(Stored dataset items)
------------------------------------

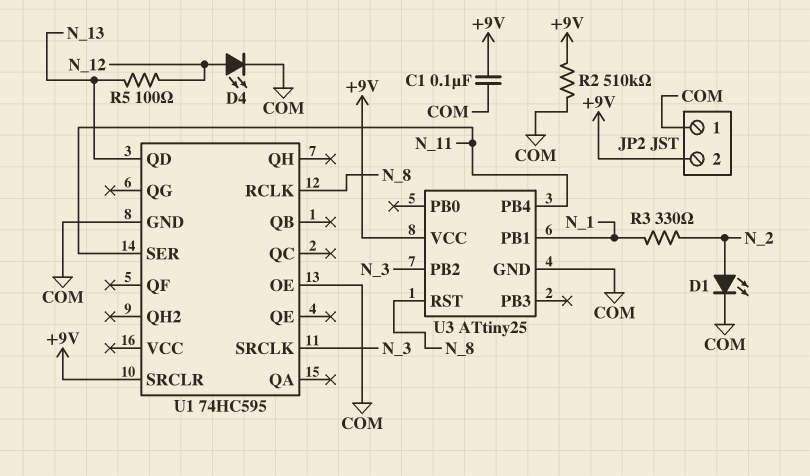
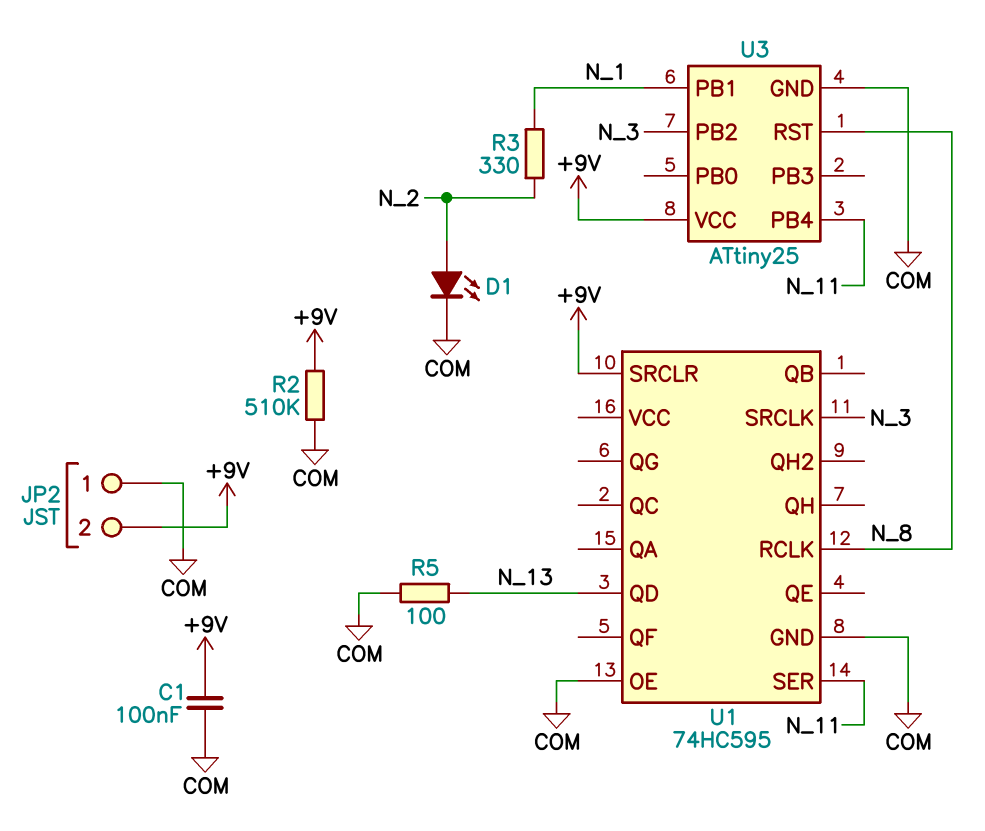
D4: LED (A N_12, K COM) -> none
R5: 100 (N_12, N_13) -> 100 (COM, N_13)

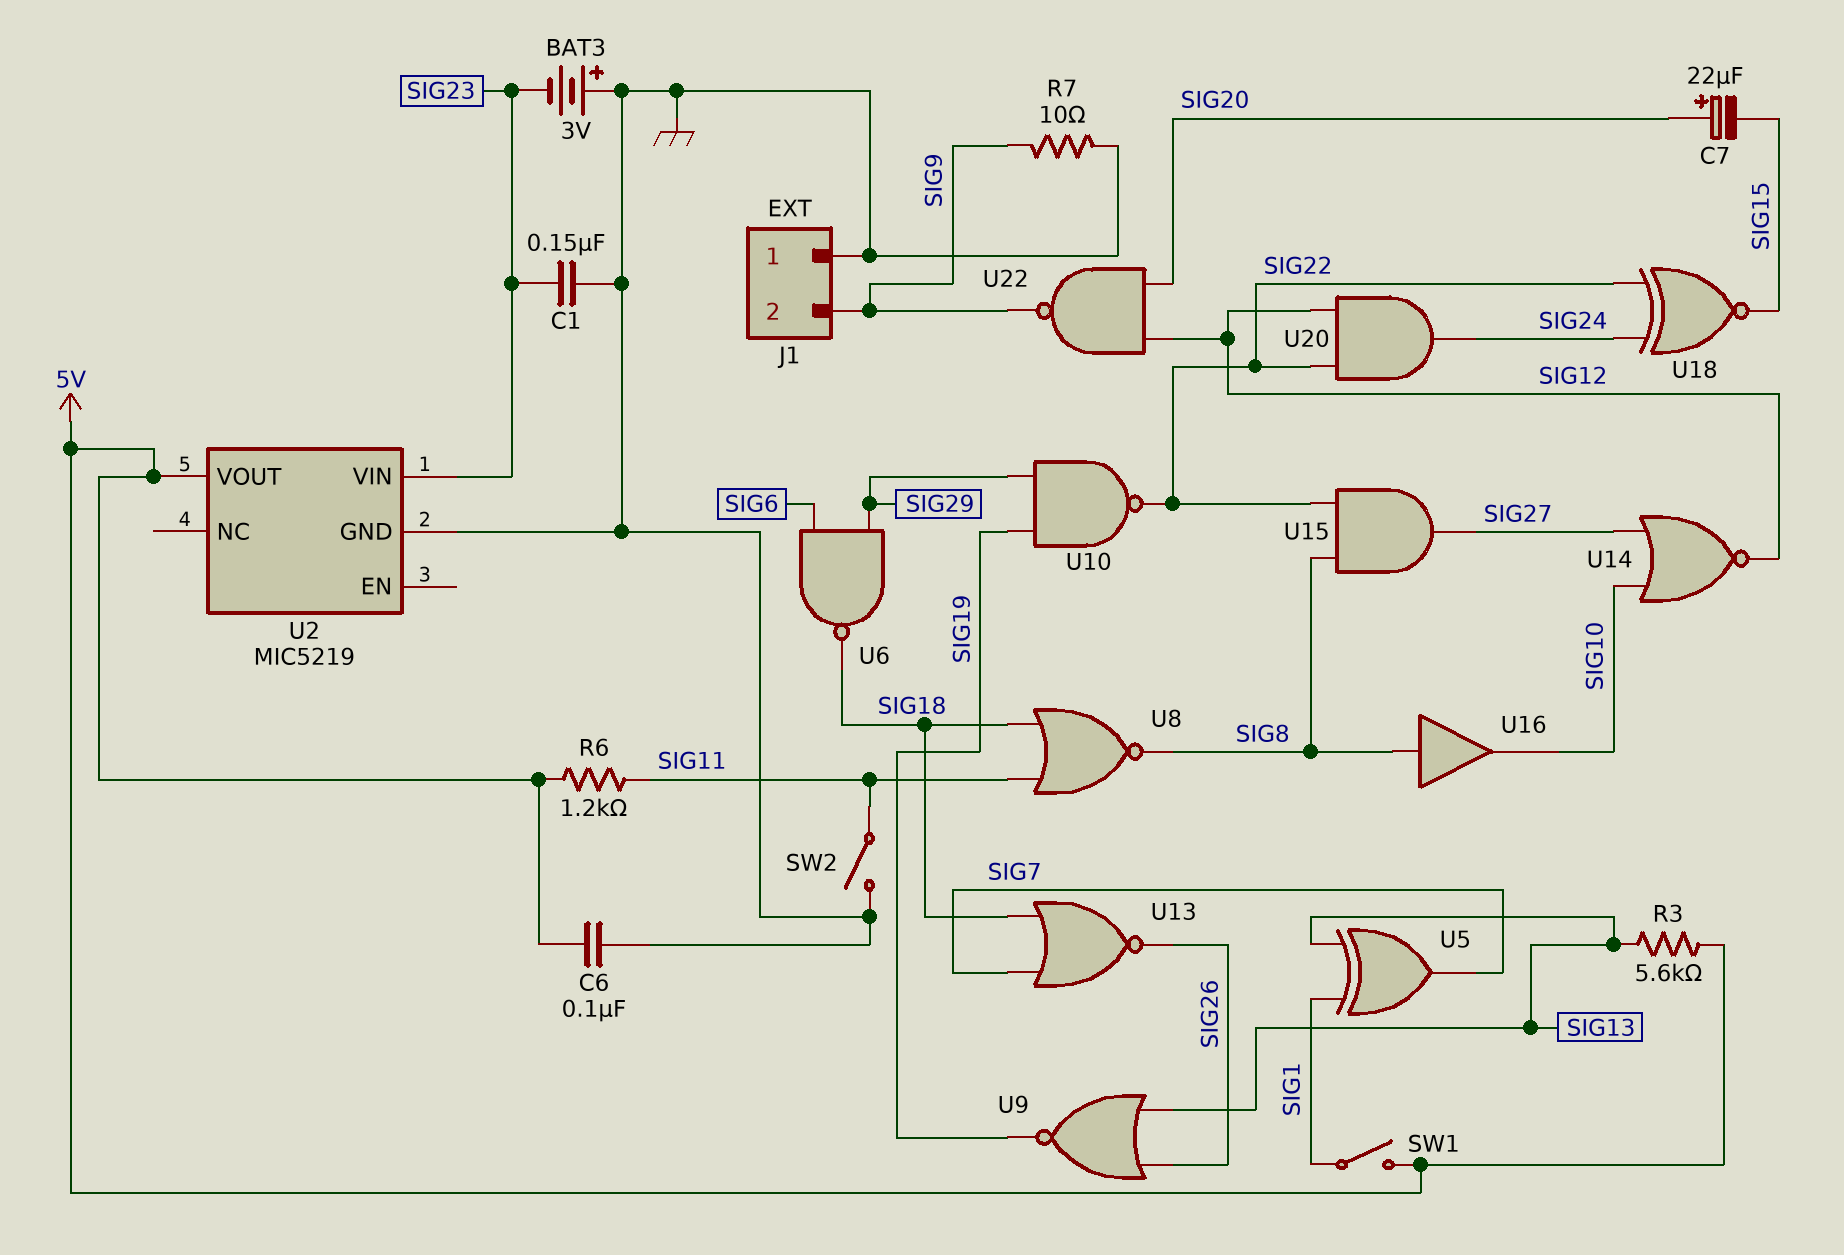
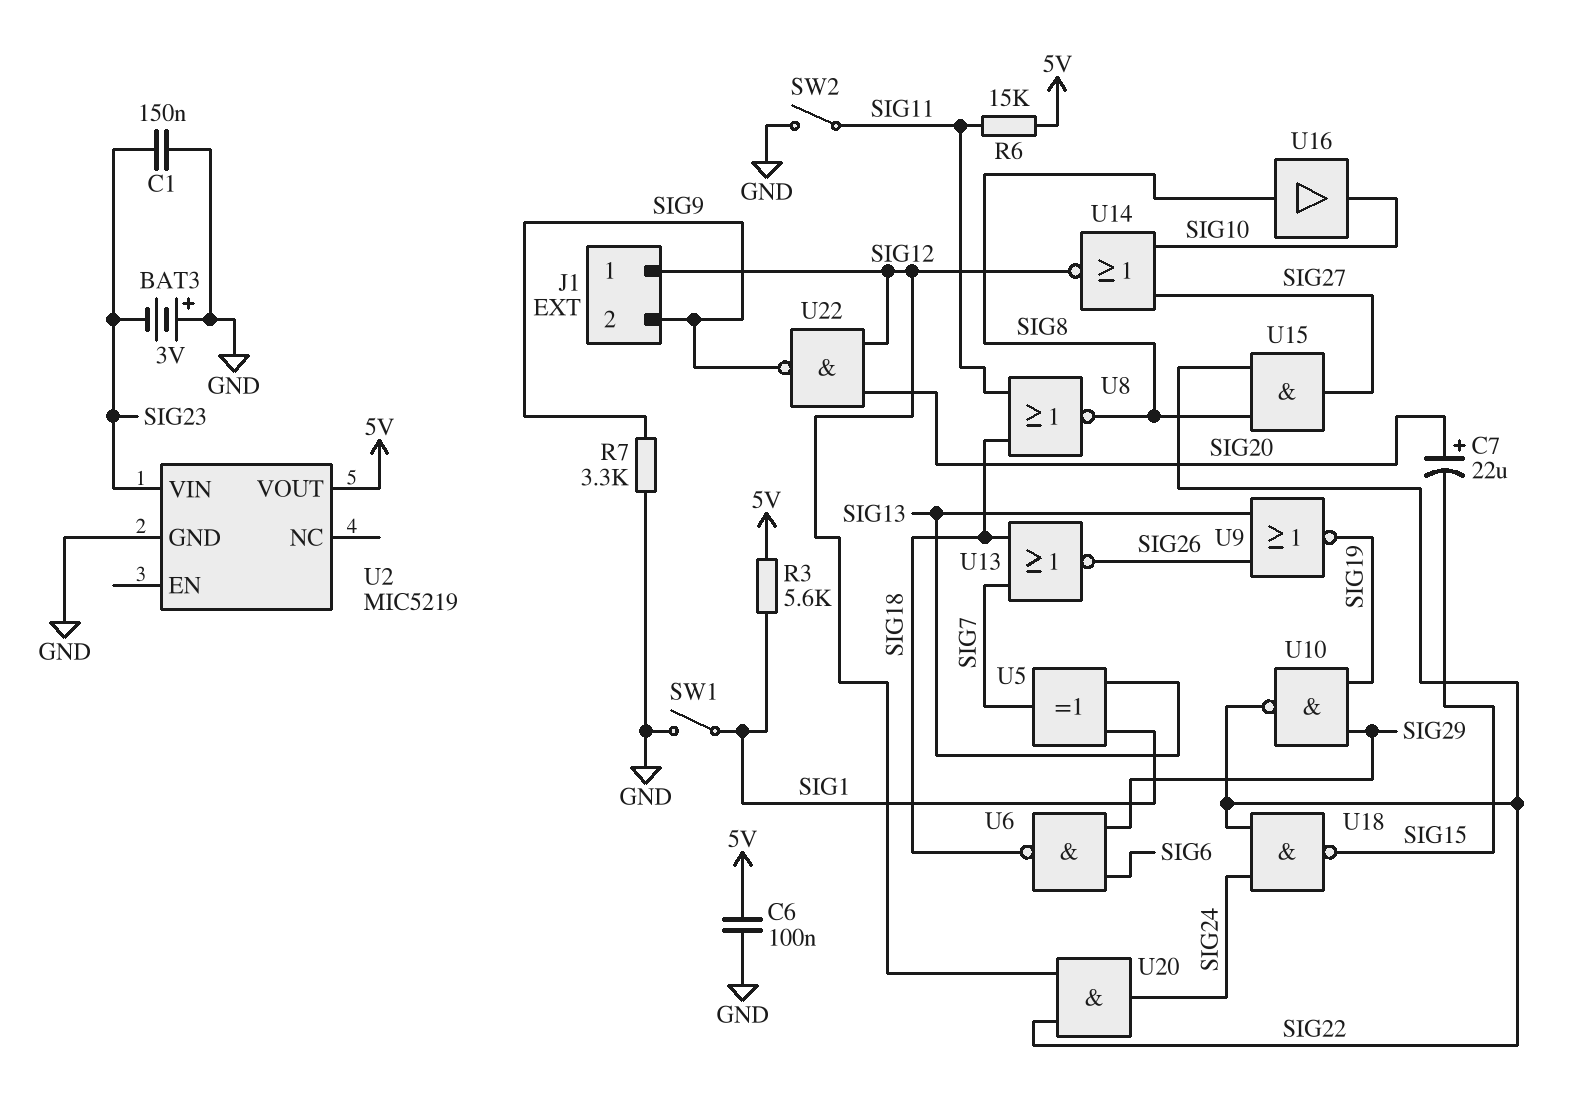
J1 pin 1: GND -> SIG12
R3: 5.6k (5V, SIG13) -> 5.6k (5V, SIG1)
R6: 1.2k (5V, SIG11) -> 15k (5V, SIG11)
R7: 10 (GND, SIG9) -> 3.3k (GND, SIG9)
SW1: switch (5V, SIG1) -> switch (GND, SIG1)
U18: XNOR (in SIG22, in SIG24, out SIG15) -> NAND (in SIG22, in SIG24, out SIG15)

------------------------------------

Problem requirements: Could you print exactly the lines from the one containing "SW1: switch (5V, SIG1) -> switch (GND, SIG1)" through the last line of the records above?

Task output:
SW1: switch (5V, SIG1) -> switch (GND, SIG1)
U18: XNOR (in SIG22, in SIG24, out SIG15) -> NAND (in SIG22, in SIG24, out SIG15)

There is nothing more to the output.